Information given
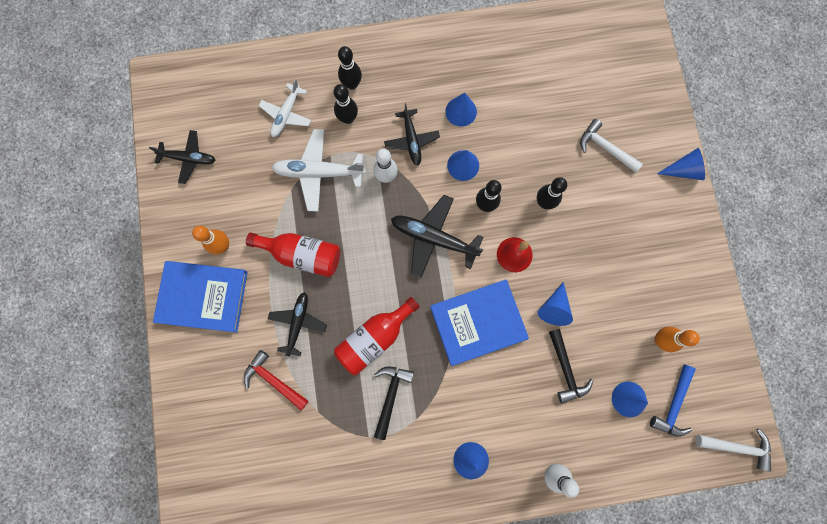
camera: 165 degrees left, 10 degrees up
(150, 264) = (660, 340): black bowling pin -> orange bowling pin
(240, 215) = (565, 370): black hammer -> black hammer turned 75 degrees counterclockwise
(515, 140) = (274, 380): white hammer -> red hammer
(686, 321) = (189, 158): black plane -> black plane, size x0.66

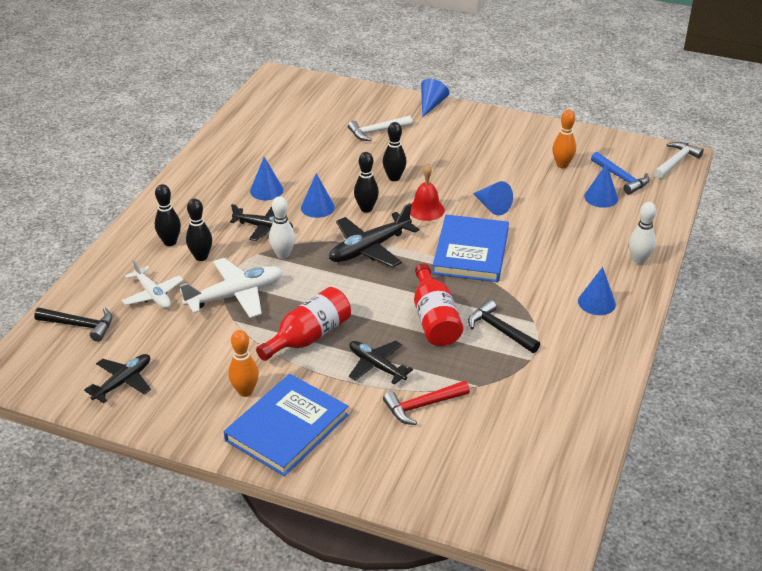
camera: 60 degrees left, 40 degrees down
(319, 173) = (235, 295): white plane -> white plane turned 150 degrees counterclockwise
(565, 370) = (551, 220): black hammer -> black hammer (80, 325)

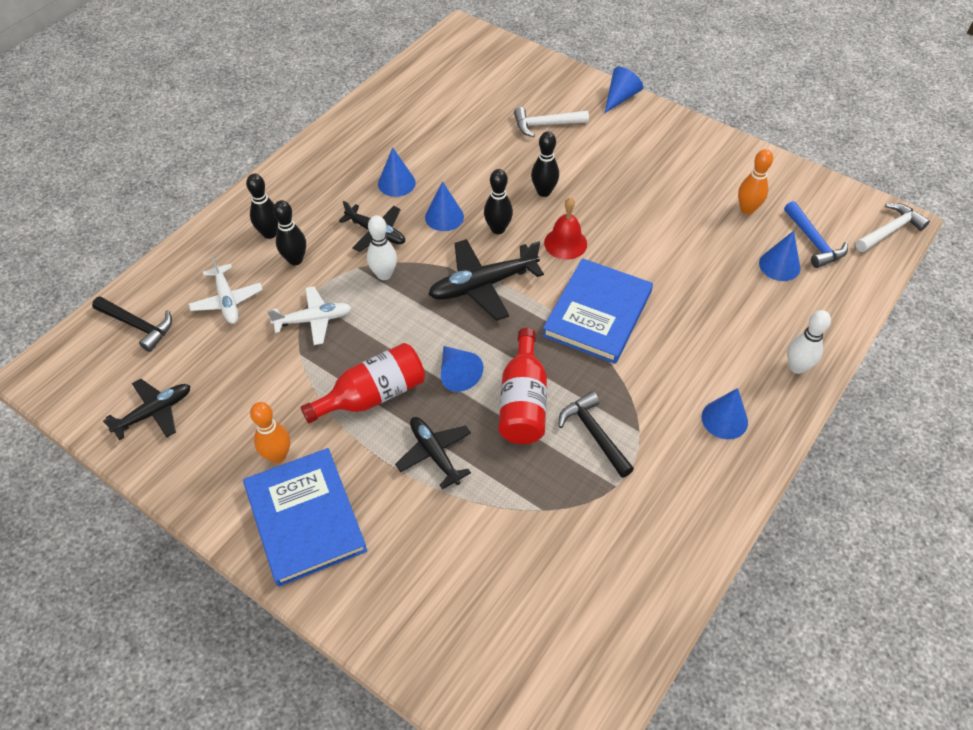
camera: 15 degrees right, 15 degrees up
(235, 295) = (313, 320): white plane -> white plane, size x0.66
(287, 428) = (305, 518): blue book -> blue book turned 75 degrees counterclockwise
(422, 406) = (467, 524): red hammer -> none
(492, 206) = (644, 253): blue cone -> blue cone (457, 374)

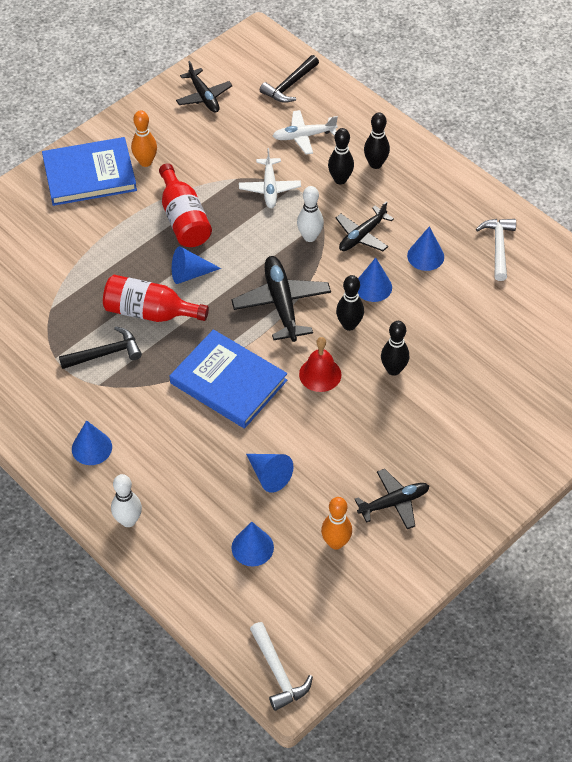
camera: 100 degrees right, 0 degrees up
(434, 454) = (119, 251): black plane -> black plane (394, 502)
(545, 125) = (497, 389): white hammer -> white hammer (498, 247)
(620, 97) = (536, 469): blue cone -> blue cone (269, 475)
(813, 242) = (277, 590): blue hammer -> none

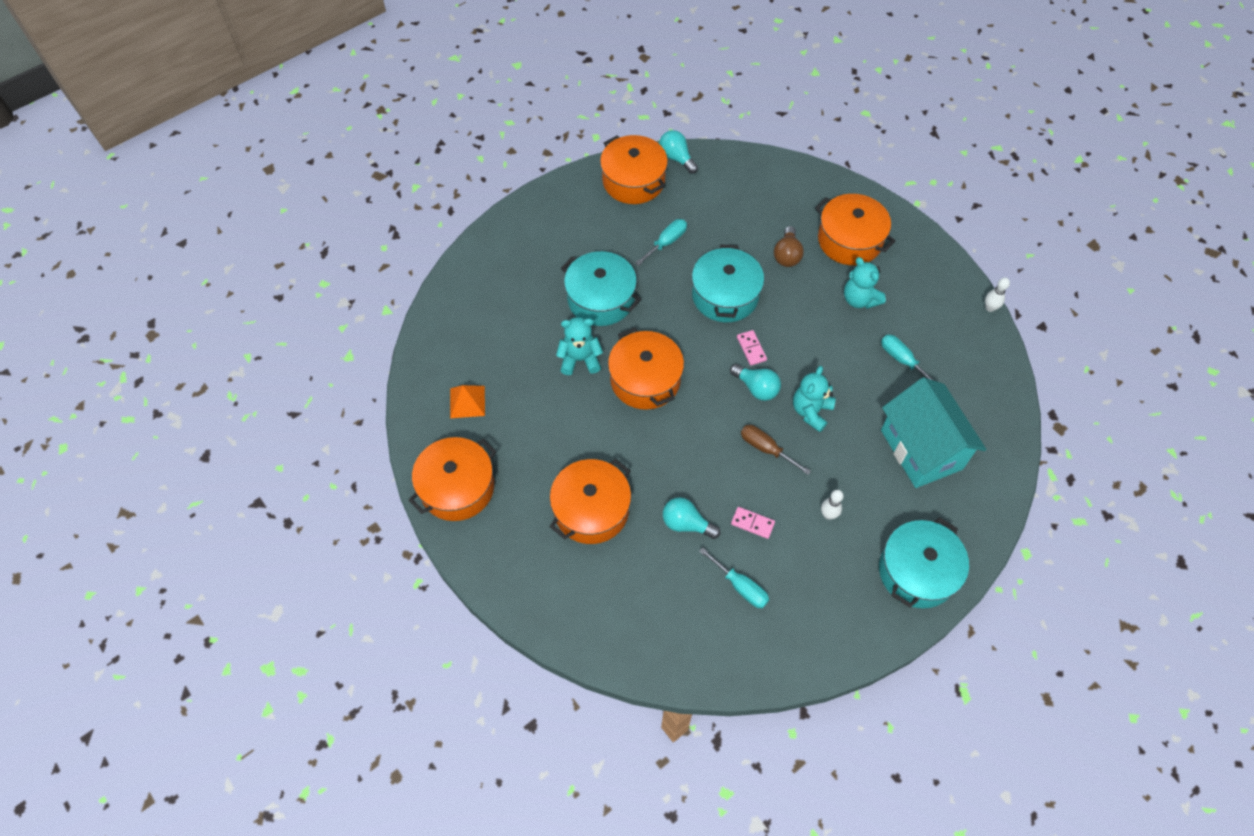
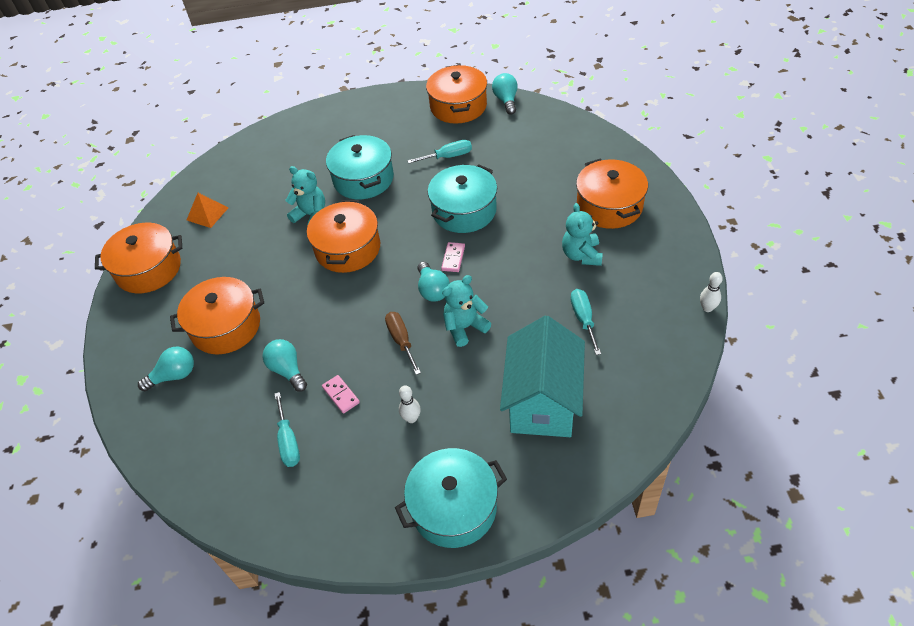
camera: 35 degrees right, 10 degrees down
(582, 580) = (174, 376): none -> turquoise light bulb
(787, 255) = (542, 198): brown light bulb -> none

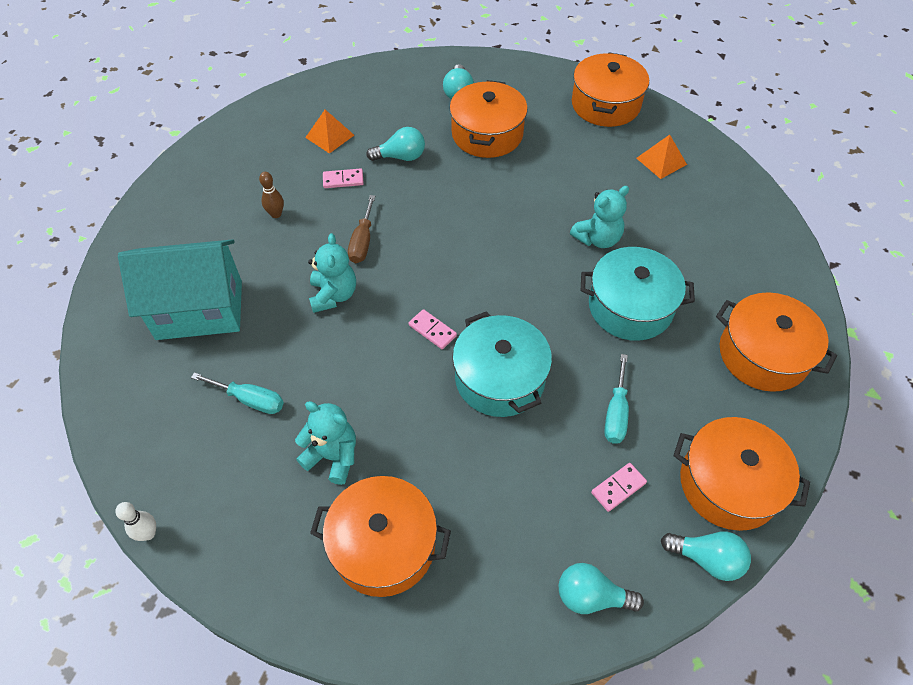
camera: 115 degrees right, 5 degrees up
(288, 441) = (330, 136): turquoise screwdriver -> orange pyramid
(348, 249) = (520, 249): orange pot -> orange pot (763, 354)
(401, 340) = (362, 241): brown screwdriver -> brown screwdriver turned 90 degrees clockwise
(411, 418) = (276, 214): white bowling pin -> brown bowling pin
(432, 290) = (403, 292): turquoise light bulb -> turquoise light bulb (591, 596)
(454, 507) = (176, 205): turquoise pot -> none
(494, 139) = (618, 488): none -> pink domino
(542, 402) = (199, 310): turquoise house -> turquoise house turned 45 degrees counterclockwise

Work instructions
Your task is to retype exactly, and only, the lines from the one that holds "(434, 454) = (119, 251): black" through the end of the listing, both end lines included, without any pictures.

Exercise solution
(434, 454) = (119, 251): black plane -> black plane (394, 502)
(545, 125) = (497, 389): white hammer -> white hammer (498, 247)
(620, 97) = (536, 469): blue cone -> blue cone (269, 475)
(813, 242) = (277, 590): blue hammer -> none

camera: 35 degrees right, 10 degrees down
(582, 580) = (174, 376): none -> turquoise light bulb
(787, 255) = (542, 198): brown light bulb -> none

camera: 115 degrees right, 5 degrees up
(288, 441) = (330, 136): turquoise screwdriver -> orange pyramid
(348, 249) = (520, 249): orange pot -> orange pot (763, 354)
(401, 340) = (362, 241): brown screwdriver -> brown screwdriver turned 90 degrees clockwise
(411, 418) = (276, 214): white bowling pin -> brown bowling pin
(432, 290) = (403, 292): turquoise light bulb -> turquoise light bulb (591, 596)
(454, 507) = (176, 205): turquoise pot -> none
(494, 139) = (618, 488): none -> pink domino
(542, 402) = (199, 310): turquoise house -> turquoise house turned 45 degrees counterclockwise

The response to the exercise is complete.